** Opening Listed entries block **

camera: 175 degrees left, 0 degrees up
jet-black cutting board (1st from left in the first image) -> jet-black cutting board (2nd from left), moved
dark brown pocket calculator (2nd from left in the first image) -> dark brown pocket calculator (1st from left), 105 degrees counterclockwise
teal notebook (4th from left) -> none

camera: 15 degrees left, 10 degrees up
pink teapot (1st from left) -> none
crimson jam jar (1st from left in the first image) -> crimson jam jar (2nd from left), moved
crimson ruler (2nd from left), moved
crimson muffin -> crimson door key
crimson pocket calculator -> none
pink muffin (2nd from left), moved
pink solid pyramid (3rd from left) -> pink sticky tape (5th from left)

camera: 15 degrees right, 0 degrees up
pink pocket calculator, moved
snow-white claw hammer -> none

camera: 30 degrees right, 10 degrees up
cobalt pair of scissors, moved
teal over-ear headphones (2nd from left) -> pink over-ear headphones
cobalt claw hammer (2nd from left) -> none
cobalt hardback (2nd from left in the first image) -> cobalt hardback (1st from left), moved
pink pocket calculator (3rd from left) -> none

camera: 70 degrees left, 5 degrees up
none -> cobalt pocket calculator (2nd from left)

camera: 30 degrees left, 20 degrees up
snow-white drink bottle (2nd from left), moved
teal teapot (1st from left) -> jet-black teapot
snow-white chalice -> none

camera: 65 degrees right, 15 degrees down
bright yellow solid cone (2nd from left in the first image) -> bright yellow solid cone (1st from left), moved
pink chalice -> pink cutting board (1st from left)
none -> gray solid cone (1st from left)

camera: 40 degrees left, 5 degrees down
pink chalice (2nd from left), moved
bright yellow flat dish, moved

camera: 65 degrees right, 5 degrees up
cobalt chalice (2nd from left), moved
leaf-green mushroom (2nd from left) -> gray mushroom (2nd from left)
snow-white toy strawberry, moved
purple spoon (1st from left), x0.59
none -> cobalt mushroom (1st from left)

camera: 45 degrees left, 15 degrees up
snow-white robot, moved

** Closing Listed entries block **

Using the records above, set down exactly the lines from the one with "jet-black cutting board (1st" through the one with "dark brown pocket calculator (2nd", inclusive, and nothing more.

jet-black cutting board (1st from left in the first image) -> jet-black cutting board (2nd from left), moved
dark brown pocket calculator (2nd from left in the first image) -> dark brown pocket calculator (1st from left), 105 degrees counterclockwise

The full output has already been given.